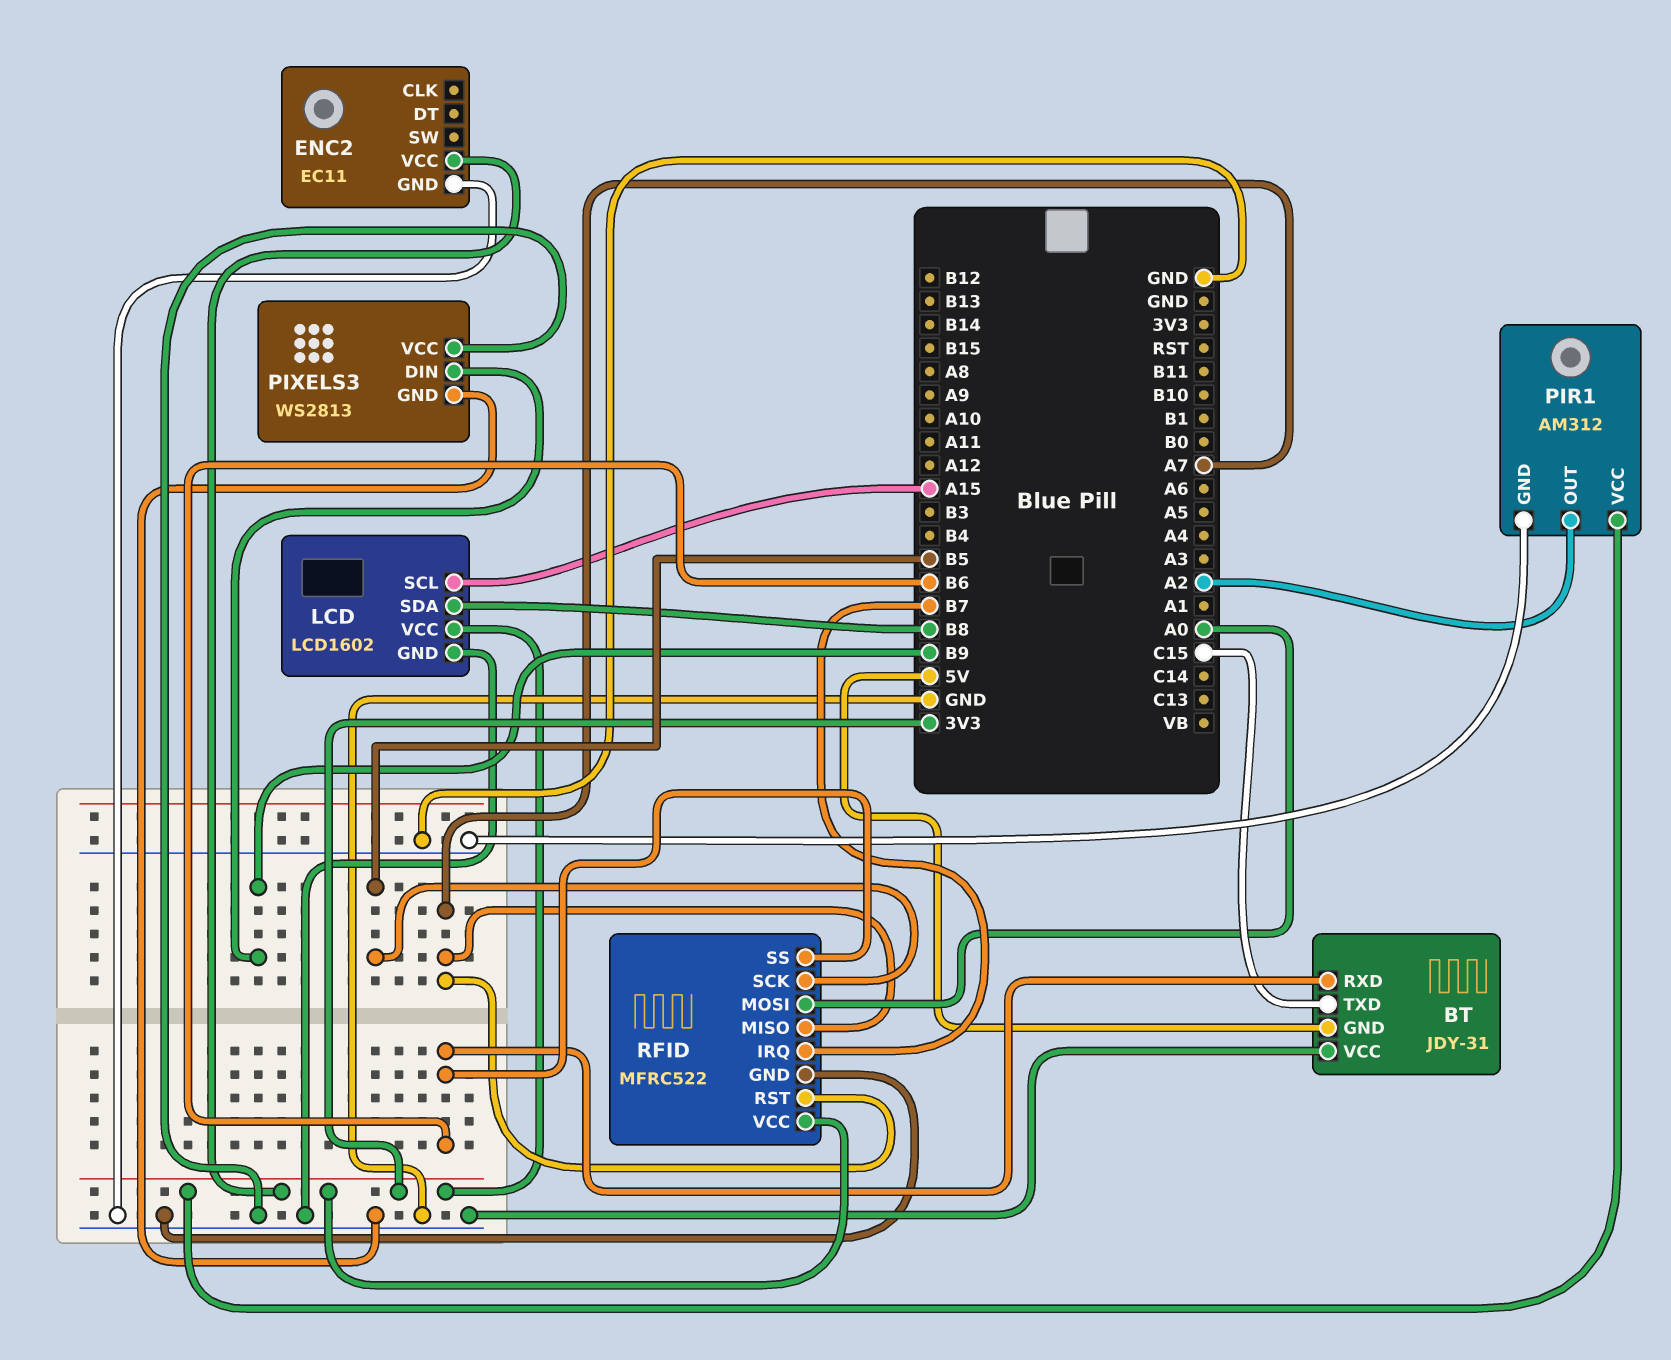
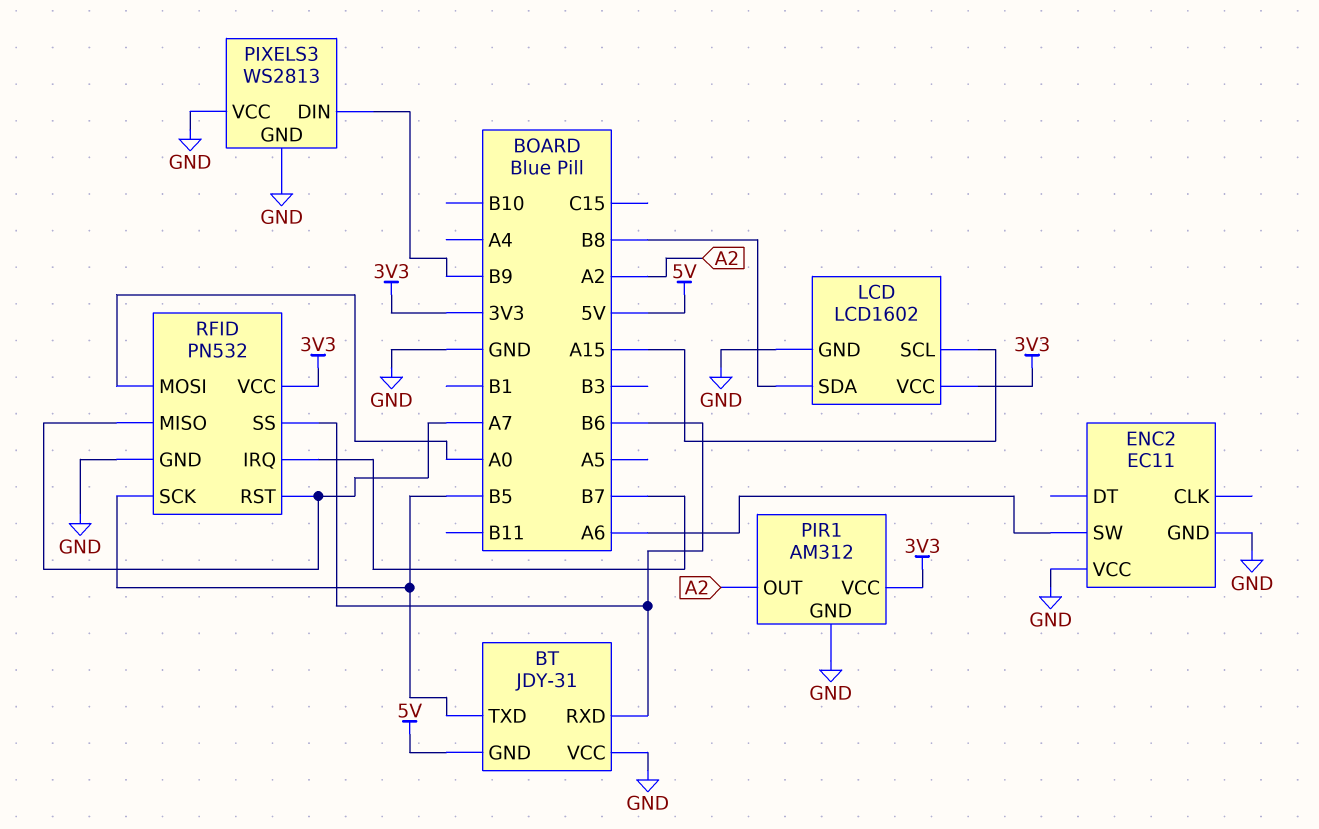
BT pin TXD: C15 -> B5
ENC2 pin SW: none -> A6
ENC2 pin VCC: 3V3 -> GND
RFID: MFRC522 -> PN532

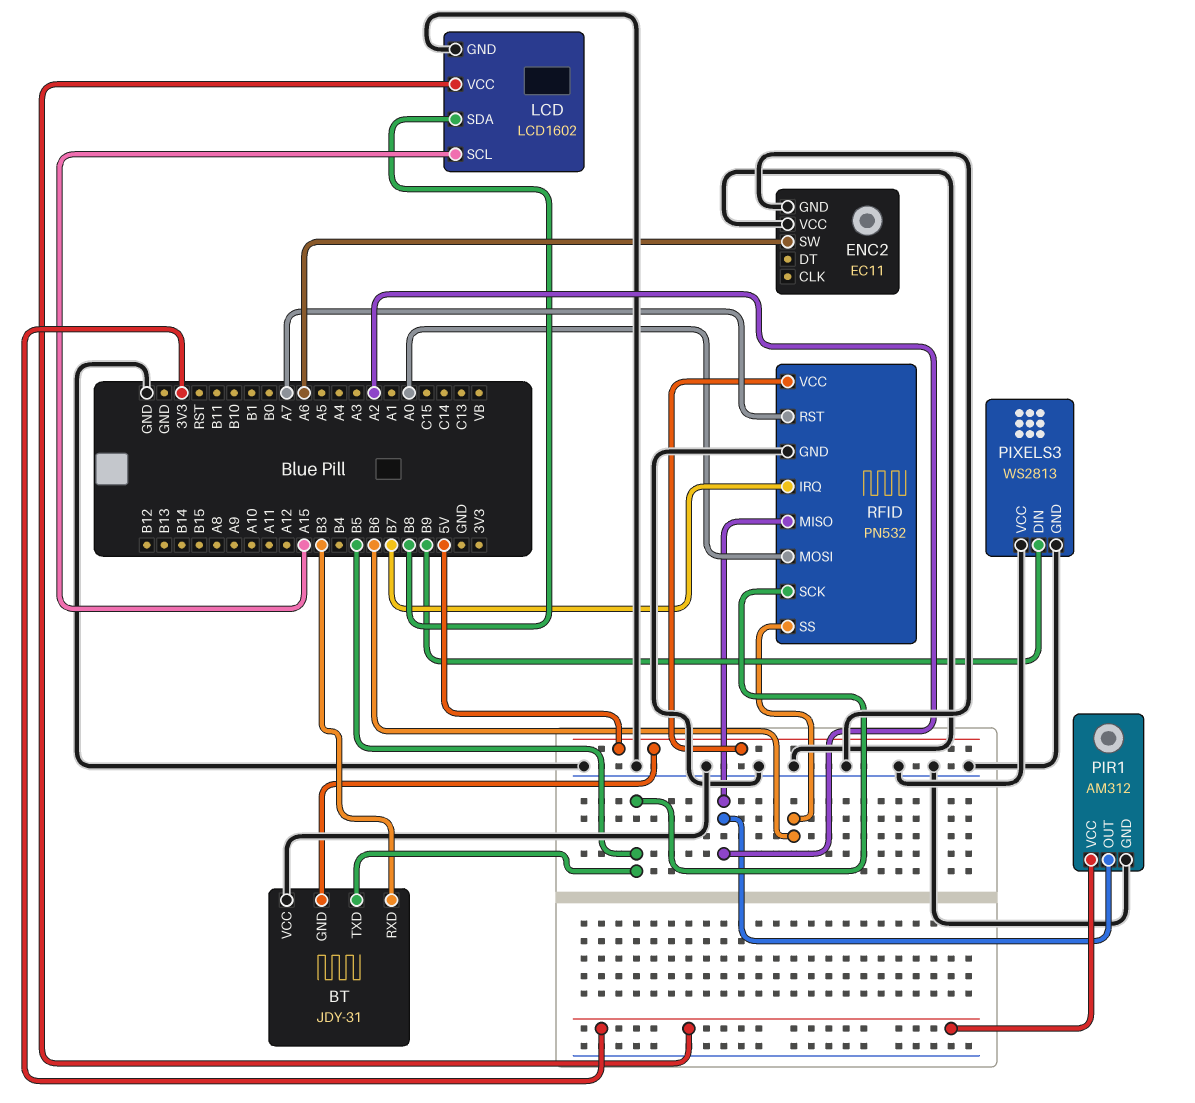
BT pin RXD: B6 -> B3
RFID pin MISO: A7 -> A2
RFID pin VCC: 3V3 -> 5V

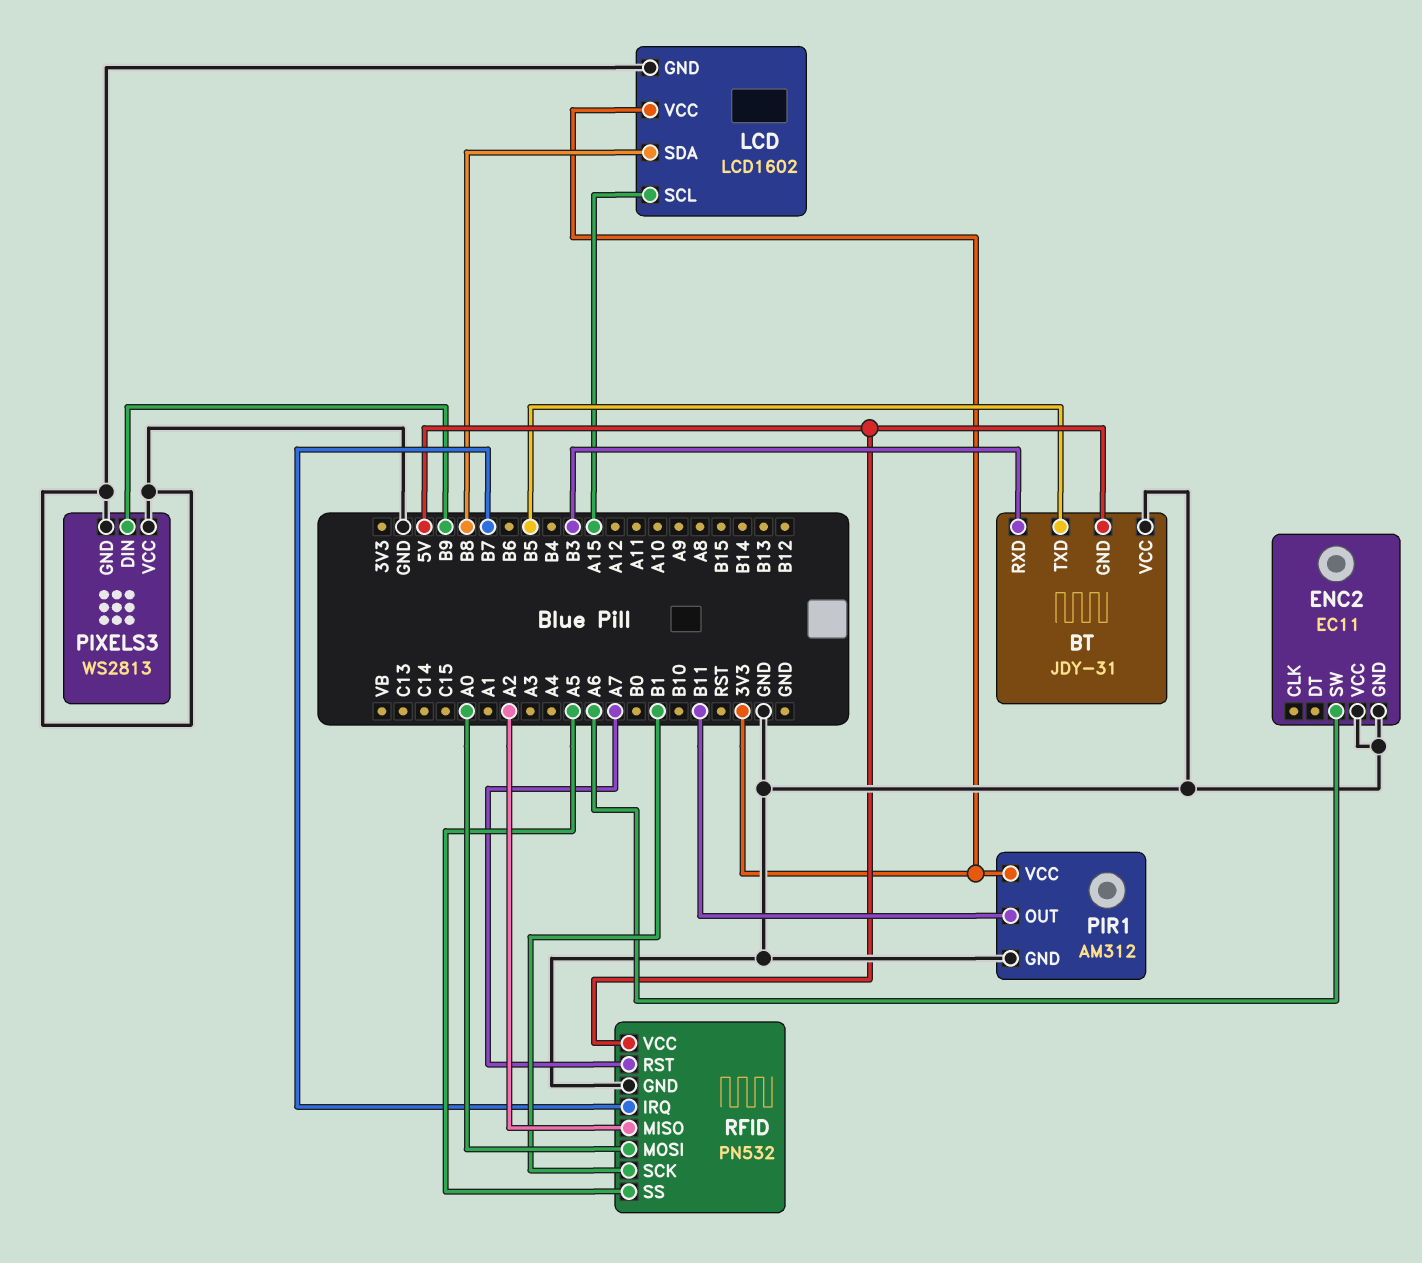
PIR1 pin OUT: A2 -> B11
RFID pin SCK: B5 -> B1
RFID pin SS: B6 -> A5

Aim of the task: Pictures in the records above should not be copied. Repeat everything else exactly.

Output for this exercise:
BT pin TXD: C15 -> B5
ENC2 pin SW: none -> A6
ENC2 pin VCC: 3V3 -> GND
RFID: MFRC522 -> PN532

BT pin RXD: B6 -> B3
RFID pin MISO: A7 -> A2
RFID pin VCC: 3V3 -> 5V

PIR1 pin OUT: A2 -> B11
RFID pin SCK: B5 -> B1
RFID pin SS: B6 -> A5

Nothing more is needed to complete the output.